▶ Aim:
Reproduce all of the lines below verbatim, leaving out the pictures.

▶ Scene question records:
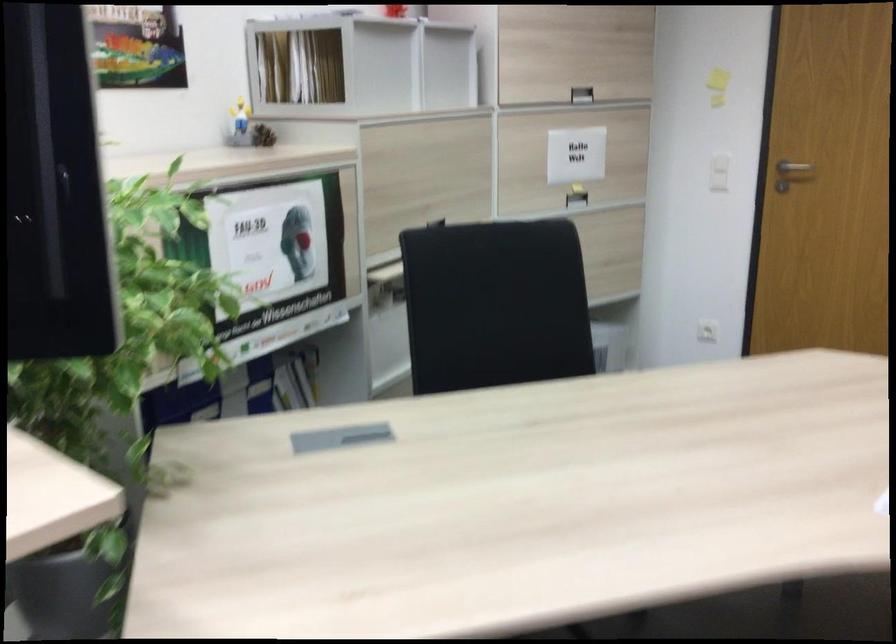
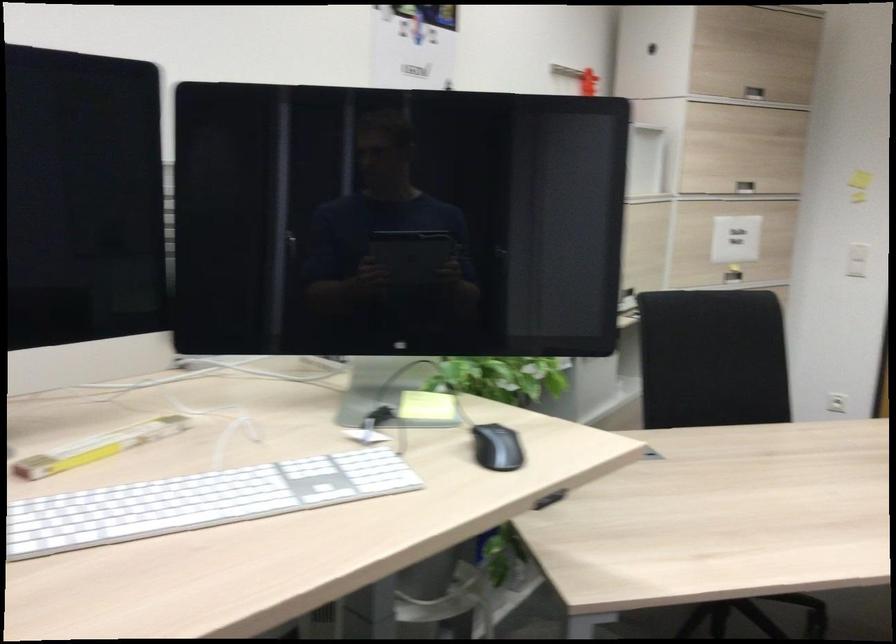
Find the pixel in the second image that matches the point at 565,196 in the first image.

(733, 275)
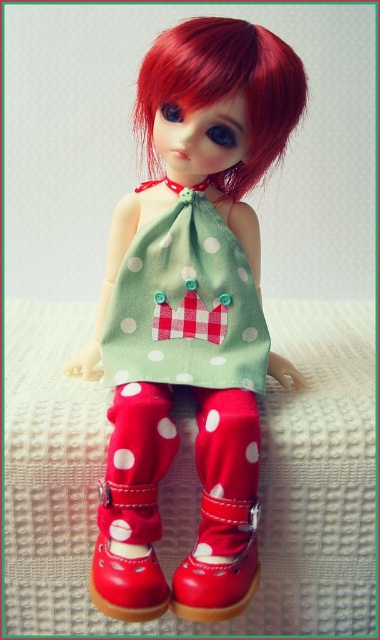
Is point (60, 529) less distant than point (142, 525)?

That is False.

Can you confirm if white textured bed at center is positioned above white polka dot fabric socks at lower center?

Correct, white textured bed at center is located above white polka dot fabric socks at lower center.

Find the location of a particular element. The height and width of the screenshot is (640, 380). white textured bed at center is located at coordinates (259, 484).

Who is higher up, matte green fabric dress at center or white textured bed at center?

matte green fabric dress at center is higher up.

Does matte green fabric dress at center appear over white textured bed at center?

Indeed, matte green fabric dress at center is positioned over white textured bed at center.

Which is behind, point (166, 204) or point (296, 600)?

Positioned behind is point (296, 600).

Where is `matte green fabric dress at center`? This screenshot has height=640, width=380. matte green fabric dress at center is located at coordinates (191, 316).

Who is positioned more to the left, matte green fabric dress at center or red silky hair at center?

From the viewer's perspective, matte green fabric dress at center appears more on the left side.

Locate an element on the screen. Image resolution: width=380 pixels, height=640 pixels. matte green fabric dress at center is located at coordinates (191, 316).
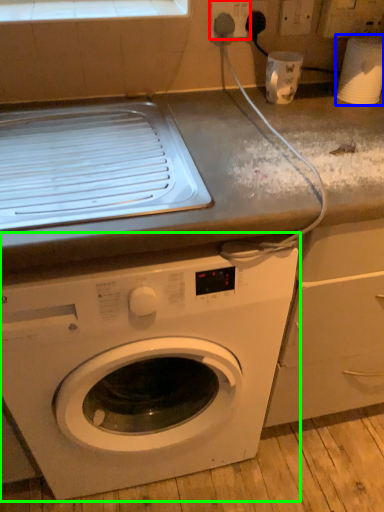
Question: Based on their relative distances, which object is nearer to electric outlet (highlighted by a red box)? Choose from appliance (highlighted by a blue box) and washing machine (highlighted by a green box).

Choices:
 (A) appliance
 (B) washing machine

Answer: (A)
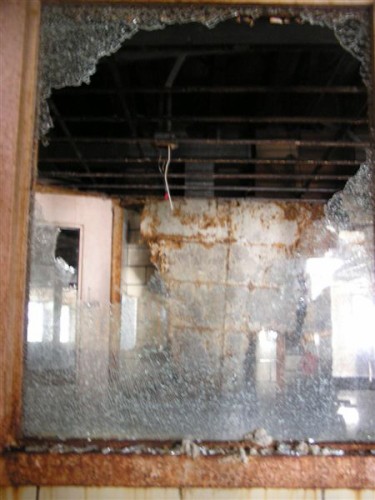
The image size is (375, 500). Find the location of `window in reflection`. window in reflection is located at coordinates (40, 329), (62, 332).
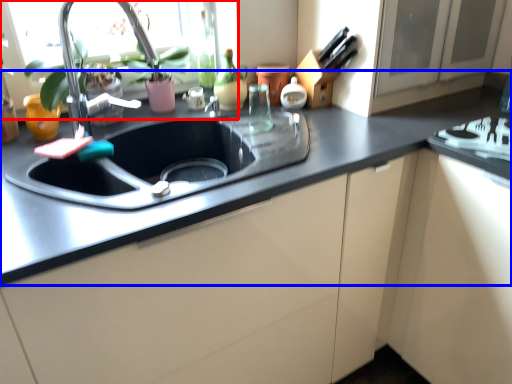
Question: Which object appears farthest to the camera in this image, window screen (highlighted by a red box) or countertop (highlighted by a blue box)?

Choices:
 (A) window screen
 (B) countertop

Answer: (A)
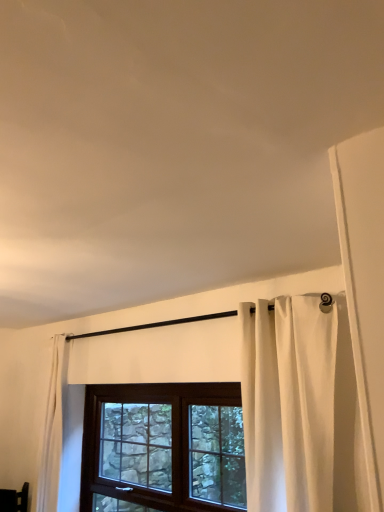
What is the approximate height of brown wooden window at center?

brown wooden window at center is 38.06 inches tall.

Image resolution: width=384 pixels, height=512 pixels. In order to click on brown wooden window at center in this screenshot , I will do `click(163, 447)`.

What do you see at coordinates (163, 447) in the screenshot?
I see `brown wooden window at center` at bounding box center [163, 447].

Where is `white fabric curtain at center`? This screenshot has width=384, height=512. white fabric curtain at center is located at coordinates (289, 403).

The width and height of the screenshot is (384, 512). Describe the element at coordinates (289, 403) in the screenshot. I see `white fabric curtain at center` at that location.

Where is `brown wooden window at center`? Image resolution: width=384 pixels, height=512 pixels. brown wooden window at center is located at coordinates (163, 447).

Which object is positioned more to the left, white fabric curtain at center or brown wooden window at center?

Positioned to the left is brown wooden window at center.

Which object is more forward, white fabric curtain at center or brown wooden window at center?

white fabric curtain at center.

Considering the points (286, 375) and (223, 439), which point is in front, point (286, 375) or point (223, 439)?

The point (286, 375) is more forward.

From the image's perspective, is white fabric curtain at center located above or below brown wooden window at center?

From the image's perspective, white fabric curtain at center appears above brown wooden window at center.

From a real-world perspective, is white fabric curtain at center physically located above or below brown wooden window at center?

In terms of real-world spatial position, white fabric curtain at center is above brown wooden window at center.

Does white fabric curtain at center have a lesser width compared to brown wooden window at center?

Incorrect, the width of white fabric curtain at center is not less than that of brown wooden window at center.

From their relative heights in the image, would you say white fabric curtain at center is taller or shorter than brown wooden window at center?

Considering their sizes, white fabric curtain at center has more height than brown wooden window at center.

From the picture: Considering the sizes of objects white fabric curtain at center and brown wooden window at center in the image provided, who is bigger, white fabric curtain at center or brown wooden window at center?

With larger size is brown wooden window at center.

Is white fabric curtain at center situated inside brown wooden window at center or outside?

white fabric curtain at center is spatially situated outside brown wooden window at center.

Is white fabric curtain at center far away from brown wooden window at center?

Actually, white fabric curtain at center and brown wooden window at center are a little close together.

Is white fabric curtain at center oriented towards brown wooden window at center?

No.

In the scene shown: How many degrees apart are the facing directions of white fabric curtain at center and brown wooden window at center?

They differ by 0.0745 degrees in their facing directions.

How far apart are white fabric curtain at center and brown wooden window at center?

The distance of white fabric curtain at center from brown wooden window at center is 38.73 inches.

Locate an element on the screen. This screenshot has height=512, width=384. curtain that is above the brown wooden window at center (from the image's perspective) is located at coordinates (289, 403).

Does brown wooden window at center appear on the right side of white fabric curtain at center?

No, brown wooden window at center is not to the right of white fabric curtain at center.

Which object is further away from the camera, brown wooden window at center or white fabric curtain at center?

brown wooden window at center is behind.

Which is in front, point (101, 466) or point (319, 479)?

The point (319, 479) is closer.

From the image's perspective, between brown wooden window at center and white fabric curtain at center, who is located below?

brown wooden window at center appears lower in the image.

From a real-world perspective, who is located higher, brown wooden window at center or white fabric curtain at center?

white fabric curtain at center.

Considering the sizes of objects brown wooden window at center and white fabric curtain at center in the image provided, who is thinner, brown wooden window at center or white fabric curtain at center?

brown wooden window at center is thinner.

Who is taller, brown wooden window at center or white fabric curtain at center?

Standing taller between the two is white fabric curtain at center.

Looking at the image, does brown wooden window at center seem bigger or smaller compared to white fabric curtain at center?

brown wooden window at center is bigger than white fabric curtain at center.

Can we say brown wooden window at center lies outside white fabric curtain at center?

Yes, brown wooden window at center is located beyond the bounds of white fabric curtain at center.

Are brown wooden window at center and white fabric curtain at center far apart?

No, brown wooden window at center is not far from white fabric curtain at center.

Looking at this image, is brown wooden window at center oriented away from white fabric curtain at center?

brown wooden window at center does not have its back to white fabric curtain at center.

In order to click on curtain that is above the brown wooden window at center (from a real-world perspective) in this screenshot , I will do `click(289, 403)`.

Find the location of a particular element. Image resolution: width=384 pixels, height=512 pixels. curtain lying above the brown wooden window at center (from the image's perspective) is located at coordinates (289, 403).

Find the location of a particular element. window below the white fabric curtain at center (from a real-world perspective) is located at coordinates (163, 447).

▶ Response:
Find the pixel in the second image that matches the point at 565,196 in the first image.

(733, 275)
Is point (60, 529) less distant than point (142, 525)?

That is False.

Can you confirm if white textured bed at center is positioned above white polka dot fabric socks at lower center?

Correct, white textured bed at center is located above white polka dot fabric socks at lower center.

Find the location of a particular element. The height and width of the screenshot is (640, 380). white textured bed at center is located at coordinates (259, 484).

Who is higher up, matte green fabric dress at center or white textured bed at center?

matte green fabric dress at center is higher up.

Does matte green fabric dress at center appear over white textured bed at center?

Indeed, matte green fabric dress at center is positioned over white textured bed at center.

Which is behind, point (166, 204) or point (296, 600)?

Positioned behind is point (296, 600).

Where is `matte green fabric dress at center`? This screenshot has height=640, width=380. matte green fabric dress at center is located at coordinates (191, 316).

Who is positioned more to the left, matte green fabric dress at center or red silky hair at center?

From the viewer's perspective, matte green fabric dress at center appears more on the left side.

Locate an element on the screen. Image resolution: width=380 pixels, height=640 pixels. matte green fabric dress at center is located at coordinates (191, 316).
Question: Based on their relative distances, which object is nearer to electric outlet (highlighted by a red box)? Choose from appliance (highlighted by a blue box) and washing machine (highlighted by a green box).

Choices:
 (A) appliance
 (B) washing machine

Answer: (A)
The image size is (375, 500). Find the location of `window in reflection`. window in reflection is located at coordinates (40, 329), (62, 332).
Question: Which object appears farthest to the camera in this image, window screen (highlighted by a red box) or countertop (highlighted by a blue box)?

Choices:
 (A) window screen
 (B) countertop

Answer: (A)
What is the approximate height of brown wooden window at center?

brown wooden window at center is 38.06 inches tall.

Image resolution: width=384 pixels, height=512 pixels. In order to click on brown wooden window at center in this screenshot , I will do `click(163, 447)`.

What do you see at coordinates (163, 447) in the screenshot?
I see `brown wooden window at center` at bounding box center [163, 447].

Where is `white fabric curtain at center`? This screenshot has width=384, height=512. white fabric curtain at center is located at coordinates (289, 403).

The width and height of the screenshot is (384, 512). Describe the element at coordinates (289, 403) in the screenshot. I see `white fabric curtain at center` at that location.

Where is `brown wooden window at center`? Image resolution: width=384 pixels, height=512 pixels. brown wooden window at center is located at coordinates (163, 447).

Which object is positioned more to the left, white fabric curtain at center or brown wooden window at center?

Positioned to the left is brown wooden window at center.

Which object is more forward, white fabric curtain at center or brown wooden window at center?

white fabric curtain at center.

Considering the points (286, 375) and (223, 439), which point is in front, point (286, 375) or point (223, 439)?

The point (286, 375) is more forward.

From the image's perspective, is white fabric curtain at center located above or below brown wooden window at center?

From the image's perspective, white fabric curtain at center appears above brown wooden window at center.

From a real-world perspective, is white fabric curtain at center physically located above or below brown wooden window at center?

In terms of real-world spatial position, white fabric curtain at center is above brown wooden window at center.

Does white fabric curtain at center have a lesser width compared to brown wooden window at center?

Incorrect, the width of white fabric curtain at center is not less than that of brown wooden window at center.

From their relative heights in the image, would you say white fabric curtain at center is taller or shorter than brown wooden window at center?

Considering their sizes, white fabric curtain at center has more height than brown wooden window at center.

From the picture: Considering the sizes of objects white fabric curtain at center and brown wooden window at center in the image provided, who is bigger, white fabric curtain at center or brown wooden window at center?

With larger size is brown wooden window at center.

Is white fabric curtain at center situated inside brown wooden window at center or outside?

white fabric curtain at center is spatially situated outside brown wooden window at center.

Is white fabric curtain at center far away from brown wooden window at center?

Actually, white fabric curtain at center and brown wooden window at center are a little close together.

Is white fabric curtain at center oriented towards brown wooden window at center?

No.

In the scene shown: How many degrees apart are the facing directions of white fabric curtain at center and brown wooden window at center?

They differ by 0.0745 degrees in their facing directions.

How far apart are white fabric curtain at center and brown wooden window at center?

The distance of white fabric curtain at center from brown wooden window at center is 38.73 inches.

Locate an element on the screen. This screenshot has height=512, width=384. curtain that is above the brown wooden window at center (from the image's perspective) is located at coordinates (289, 403).

Does brown wooden window at center appear on the right side of white fabric curtain at center?

No, brown wooden window at center is not to the right of white fabric curtain at center.

Which object is further away from the camera, brown wooden window at center or white fabric curtain at center?

brown wooden window at center is behind.

Which is in front, point (101, 466) or point (319, 479)?

The point (319, 479) is closer.

From the image's perspective, between brown wooden window at center and white fabric curtain at center, who is located below?

brown wooden window at center appears lower in the image.

From a real-world perspective, who is located higher, brown wooden window at center or white fabric curtain at center?

white fabric curtain at center.

Considering the sizes of objects brown wooden window at center and white fabric curtain at center in the image provided, who is thinner, brown wooden window at center or white fabric curtain at center?

brown wooden window at center is thinner.

Who is taller, brown wooden window at center or white fabric curtain at center?

Standing taller between the two is white fabric curtain at center.

Looking at the image, does brown wooden window at center seem bigger or smaller compared to white fabric curtain at center?

brown wooden window at center is bigger than white fabric curtain at center.

Can we say brown wooden window at center lies outside white fabric curtain at center?

Yes, brown wooden window at center is located beyond the bounds of white fabric curtain at center.

Are brown wooden window at center and white fabric curtain at center far apart?

No, brown wooden window at center is not far from white fabric curtain at center.

Looking at this image, is brown wooden window at center oriented away from white fabric curtain at center?

brown wooden window at center does not have its back to white fabric curtain at center.

In order to click on curtain that is above the brown wooden window at center (from a real-world perspective) in this screenshot , I will do `click(289, 403)`.

Find the location of a particular element. Image resolution: width=384 pixels, height=512 pixels. curtain lying above the brown wooden window at center (from the image's perspective) is located at coordinates (289, 403).

Find the location of a particular element. window below the white fabric curtain at center (from a real-world perspective) is located at coordinates (163, 447).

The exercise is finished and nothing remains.